Object matching data
--- START ---

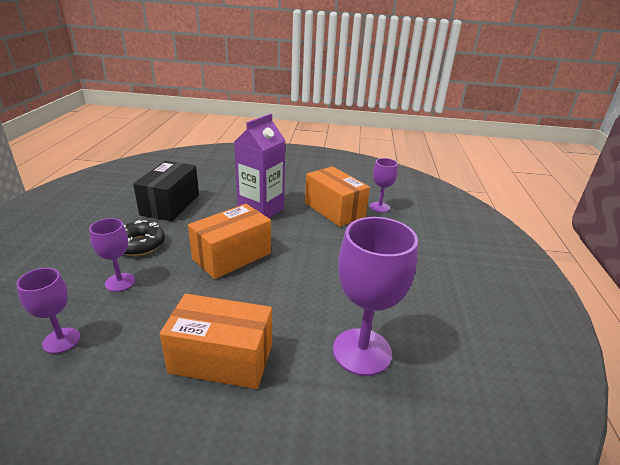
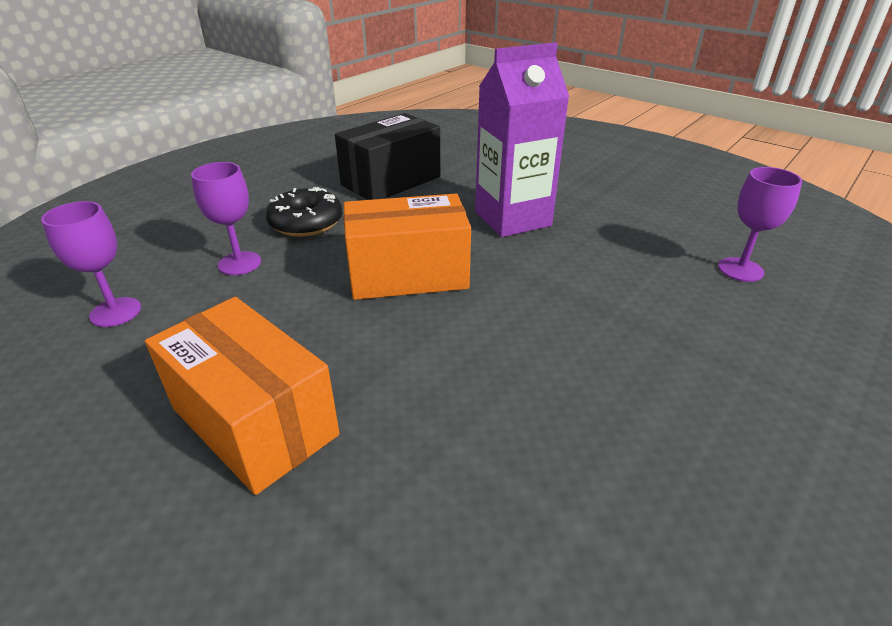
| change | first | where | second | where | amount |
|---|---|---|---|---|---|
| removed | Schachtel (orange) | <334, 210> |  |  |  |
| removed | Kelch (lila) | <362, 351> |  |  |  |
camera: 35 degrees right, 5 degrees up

--- END ---

Work item
Pictures aside, repeat each entry in full and without change.

Result below
| change | first | where | second | where | amount |
|---|---|---|---|---|---|
| removed | Schachtel (orange) | <334, 210> |  |  |  |
| removed | Kelch (lila) | <362, 351> |  |  |  |
camera: 35 degrees right, 5 degrees up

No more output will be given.